Task brief: Update all of the items below by replacing every "cross" with "plus sign" and leaving everything else unchanged. Omit the pictures from your answer.

[Stored dataset items]
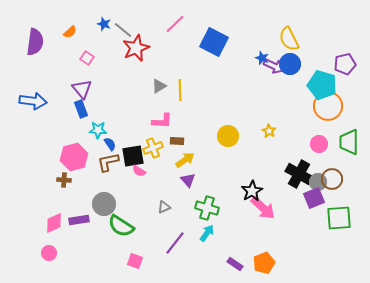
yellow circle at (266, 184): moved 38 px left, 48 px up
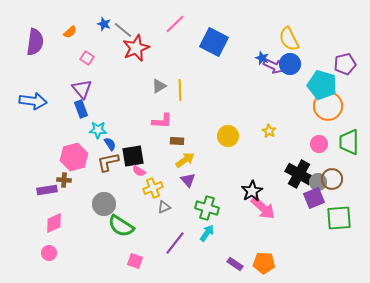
yellow cross at (153, 148): moved 40 px down
purple rectangle at (79, 220): moved 32 px left, 30 px up
orange pentagon at (264, 263): rotated 25 degrees clockwise
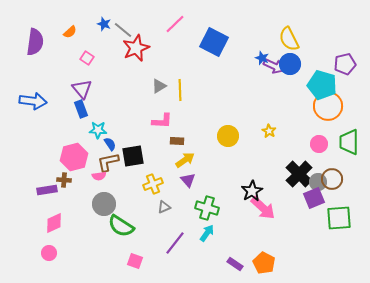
pink semicircle at (139, 171): moved 40 px left, 5 px down; rotated 40 degrees counterclockwise
black cross at (299, 174): rotated 16 degrees clockwise
yellow cross at (153, 188): moved 4 px up
orange pentagon at (264, 263): rotated 25 degrees clockwise
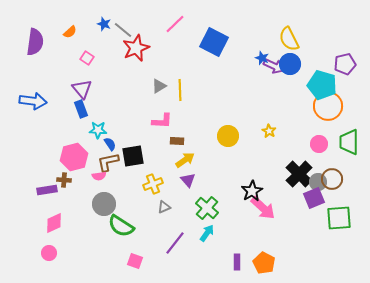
green cross at (207, 208): rotated 25 degrees clockwise
purple rectangle at (235, 264): moved 2 px right, 2 px up; rotated 56 degrees clockwise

The completed task:
yellow circle at (266, 184): moved 38 px left, 48 px up
yellow plus sign at (153, 148): moved 40 px down
purple rectangle at (79, 220): moved 32 px left, 30 px up
orange pentagon at (264, 263): rotated 25 degrees clockwise
pink semicircle at (139, 171): moved 40 px left, 5 px down; rotated 40 degrees counterclockwise
black plus sign at (299, 174): rotated 16 degrees clockwise
yellow plus sign at (153, 188): moved 4 px up
orange pentagon at (264, 263): rotated 25 degrees clockwise
green plus sign at (207, 208): rotated 25 degrees clockwise
purple rectangle at (235, 264): moved 2 px right, 2 px up; rotated 56 degrees clockwise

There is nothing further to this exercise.